▽
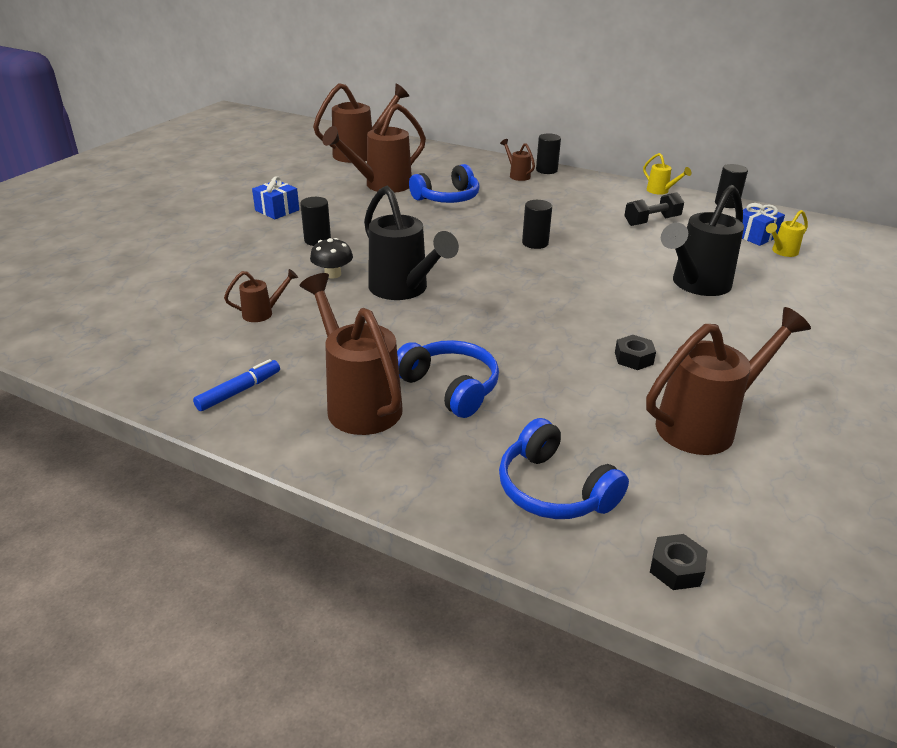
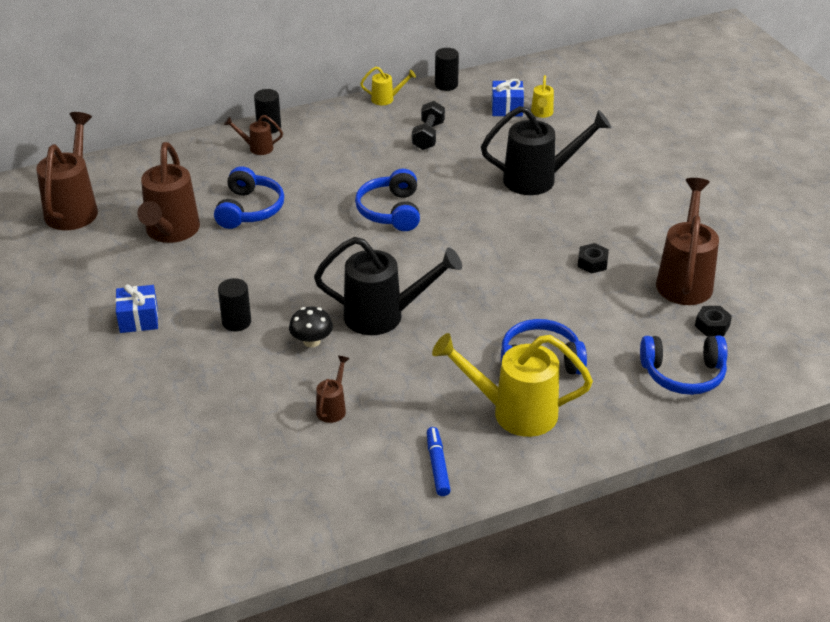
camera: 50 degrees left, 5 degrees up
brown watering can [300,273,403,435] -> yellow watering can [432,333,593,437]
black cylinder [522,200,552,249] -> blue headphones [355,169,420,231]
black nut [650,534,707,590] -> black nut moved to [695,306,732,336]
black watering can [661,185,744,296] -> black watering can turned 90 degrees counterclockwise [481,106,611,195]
△
:: ABOUT THIS TASK ::
Print the material exactly as given, but not the pictures.

:: SOLUTION TO THIS EXERCISE ::
camera: 50 degrees left, 5 degrees up
brown watering can [300,273,403,435] -> yellow watering can [432,333,593,437]
black cylinder [522,200,552,249] -> blue headphones [355,169,420,231]
black nut [650,534,707,590] -> black nut moved to [695,306,732,336]
black watering can [661,185,744,296] -> black watering can turned 90 degrees counterclockwise [481,106,611,195]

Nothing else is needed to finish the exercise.